● WHAT YOU ARE ASKED TO DO
The lines below starting at the line containing "(503, 514) = (373, 478): brown" and ending at the line containing "(587, 563) = (840, 319): green" are to be repeated exactly, with both ends kept and nothing else added.

[Object state comparisons]
====

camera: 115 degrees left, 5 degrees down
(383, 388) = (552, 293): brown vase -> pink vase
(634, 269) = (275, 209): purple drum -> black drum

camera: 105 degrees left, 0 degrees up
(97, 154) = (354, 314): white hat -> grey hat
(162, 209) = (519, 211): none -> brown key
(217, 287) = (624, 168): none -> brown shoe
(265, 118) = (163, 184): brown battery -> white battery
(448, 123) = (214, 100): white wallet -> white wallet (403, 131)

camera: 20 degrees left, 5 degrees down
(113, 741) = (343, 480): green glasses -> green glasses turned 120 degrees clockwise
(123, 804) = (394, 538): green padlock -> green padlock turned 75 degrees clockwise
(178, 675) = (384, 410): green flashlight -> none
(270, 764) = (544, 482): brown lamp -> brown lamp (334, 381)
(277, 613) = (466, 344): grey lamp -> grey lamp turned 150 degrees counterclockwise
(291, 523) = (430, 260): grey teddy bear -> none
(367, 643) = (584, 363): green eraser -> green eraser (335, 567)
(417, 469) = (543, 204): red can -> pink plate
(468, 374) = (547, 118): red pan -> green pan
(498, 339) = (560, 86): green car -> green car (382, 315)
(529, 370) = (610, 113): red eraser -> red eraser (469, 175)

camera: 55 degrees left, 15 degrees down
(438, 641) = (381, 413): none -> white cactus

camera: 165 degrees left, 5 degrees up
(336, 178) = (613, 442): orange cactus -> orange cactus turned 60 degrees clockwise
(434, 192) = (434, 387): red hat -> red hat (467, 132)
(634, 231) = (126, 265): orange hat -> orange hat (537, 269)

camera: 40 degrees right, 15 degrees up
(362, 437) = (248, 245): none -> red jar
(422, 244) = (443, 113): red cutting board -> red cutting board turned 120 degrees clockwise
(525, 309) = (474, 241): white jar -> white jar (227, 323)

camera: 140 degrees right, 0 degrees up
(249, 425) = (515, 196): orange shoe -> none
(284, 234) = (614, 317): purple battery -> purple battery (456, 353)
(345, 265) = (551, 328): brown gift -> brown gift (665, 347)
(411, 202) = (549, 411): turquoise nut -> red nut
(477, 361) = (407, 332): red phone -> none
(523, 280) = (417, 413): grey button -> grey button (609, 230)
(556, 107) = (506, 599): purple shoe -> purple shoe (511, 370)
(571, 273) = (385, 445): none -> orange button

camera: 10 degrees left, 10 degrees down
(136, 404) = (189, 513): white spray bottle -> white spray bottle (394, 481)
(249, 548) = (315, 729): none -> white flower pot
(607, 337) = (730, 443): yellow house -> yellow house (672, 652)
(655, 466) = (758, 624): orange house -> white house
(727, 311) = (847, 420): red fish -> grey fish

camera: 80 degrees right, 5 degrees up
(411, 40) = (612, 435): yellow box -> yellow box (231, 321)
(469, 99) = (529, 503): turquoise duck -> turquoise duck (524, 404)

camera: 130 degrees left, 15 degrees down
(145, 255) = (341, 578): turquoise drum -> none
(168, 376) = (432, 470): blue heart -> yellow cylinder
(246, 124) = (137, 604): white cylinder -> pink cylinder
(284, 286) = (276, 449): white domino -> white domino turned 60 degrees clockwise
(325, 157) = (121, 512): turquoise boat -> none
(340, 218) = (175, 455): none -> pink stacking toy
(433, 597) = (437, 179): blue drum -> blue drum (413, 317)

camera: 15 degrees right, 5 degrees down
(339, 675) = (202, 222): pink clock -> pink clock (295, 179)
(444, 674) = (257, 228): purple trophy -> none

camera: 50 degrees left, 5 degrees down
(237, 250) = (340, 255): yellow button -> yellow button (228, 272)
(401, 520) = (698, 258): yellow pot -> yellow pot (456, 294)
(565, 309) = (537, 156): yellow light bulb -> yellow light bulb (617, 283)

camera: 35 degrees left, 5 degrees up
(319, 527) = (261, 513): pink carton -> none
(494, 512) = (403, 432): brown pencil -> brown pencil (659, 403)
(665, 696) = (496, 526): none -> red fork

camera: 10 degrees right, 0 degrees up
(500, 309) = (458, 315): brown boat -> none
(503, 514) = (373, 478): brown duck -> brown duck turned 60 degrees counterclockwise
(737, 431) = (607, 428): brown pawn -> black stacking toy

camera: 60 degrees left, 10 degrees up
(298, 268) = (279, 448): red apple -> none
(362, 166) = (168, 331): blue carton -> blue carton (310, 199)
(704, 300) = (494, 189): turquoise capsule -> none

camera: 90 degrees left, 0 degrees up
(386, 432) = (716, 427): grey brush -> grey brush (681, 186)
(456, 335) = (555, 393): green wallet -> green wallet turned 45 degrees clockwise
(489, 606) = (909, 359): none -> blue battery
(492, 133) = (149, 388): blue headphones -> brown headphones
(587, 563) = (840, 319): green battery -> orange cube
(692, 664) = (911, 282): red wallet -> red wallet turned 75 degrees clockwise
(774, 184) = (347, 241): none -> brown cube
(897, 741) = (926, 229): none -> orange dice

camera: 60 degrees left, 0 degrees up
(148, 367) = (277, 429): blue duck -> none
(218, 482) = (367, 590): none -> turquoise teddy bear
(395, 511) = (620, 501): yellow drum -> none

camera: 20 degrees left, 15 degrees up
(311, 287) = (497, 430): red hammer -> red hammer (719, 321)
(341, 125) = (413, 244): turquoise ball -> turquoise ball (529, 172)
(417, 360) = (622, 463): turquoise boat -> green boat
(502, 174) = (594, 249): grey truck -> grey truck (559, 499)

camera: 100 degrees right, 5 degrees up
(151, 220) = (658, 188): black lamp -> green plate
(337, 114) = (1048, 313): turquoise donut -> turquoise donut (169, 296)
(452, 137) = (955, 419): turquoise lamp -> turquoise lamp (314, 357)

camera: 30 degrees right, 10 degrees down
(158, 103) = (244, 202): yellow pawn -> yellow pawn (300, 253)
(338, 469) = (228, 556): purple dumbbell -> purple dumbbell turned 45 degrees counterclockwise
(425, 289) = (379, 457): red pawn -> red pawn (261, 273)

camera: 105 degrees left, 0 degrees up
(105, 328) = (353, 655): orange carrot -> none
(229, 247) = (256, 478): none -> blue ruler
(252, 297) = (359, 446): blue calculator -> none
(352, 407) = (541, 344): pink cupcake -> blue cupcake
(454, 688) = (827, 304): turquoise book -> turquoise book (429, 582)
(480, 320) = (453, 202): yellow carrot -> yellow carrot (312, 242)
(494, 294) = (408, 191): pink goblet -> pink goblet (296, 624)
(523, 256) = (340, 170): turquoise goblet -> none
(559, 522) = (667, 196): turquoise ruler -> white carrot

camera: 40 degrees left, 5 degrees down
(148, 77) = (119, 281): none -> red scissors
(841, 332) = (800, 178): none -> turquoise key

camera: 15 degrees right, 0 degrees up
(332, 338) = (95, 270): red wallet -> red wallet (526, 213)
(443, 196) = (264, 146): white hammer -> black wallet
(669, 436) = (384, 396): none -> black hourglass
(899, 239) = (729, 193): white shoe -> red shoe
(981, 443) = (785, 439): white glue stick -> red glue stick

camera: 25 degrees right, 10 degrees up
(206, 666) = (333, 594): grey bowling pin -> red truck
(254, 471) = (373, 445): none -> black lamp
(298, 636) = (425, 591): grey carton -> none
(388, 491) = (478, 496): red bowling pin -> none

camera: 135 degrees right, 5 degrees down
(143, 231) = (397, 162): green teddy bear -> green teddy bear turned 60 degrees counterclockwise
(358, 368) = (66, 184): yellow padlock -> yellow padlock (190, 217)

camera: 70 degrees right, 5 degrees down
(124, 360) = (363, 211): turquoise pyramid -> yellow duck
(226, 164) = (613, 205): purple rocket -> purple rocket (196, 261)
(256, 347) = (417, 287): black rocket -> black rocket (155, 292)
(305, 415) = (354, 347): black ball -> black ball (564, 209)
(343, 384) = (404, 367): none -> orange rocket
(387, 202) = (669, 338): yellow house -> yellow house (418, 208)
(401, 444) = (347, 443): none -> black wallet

====

● WRITTEN ANSWER
(503, 514) = (373, 478): brown duck -> brown duck turned 60 degrees counterclockwise
(737, 431) = (607, 428): brown pawn -> black stacking toy

camera: 60 degrees left, 10 degrees up
(298, 268) = (279, 448): red apple -> none
(362, 166) = (168, 331): blue carton -> blue carton (310, 199)
(704, 300) = (494, 189): turquoise capsule -> none

camera: 90 degrees left, 0 degrees up
(386, 432) = (716, 427): grey brush -> grey brush (681, 186)
(456, 335) = (555, 393): green wallet -> green wallet turned 45 degrees clockwise
(489, 606) = (909, 359): none -> blue battery
(492, 133) = (149, 388): blue headphones -> brown headphones
(587, 563) = (840, 319): green battery -> orange cube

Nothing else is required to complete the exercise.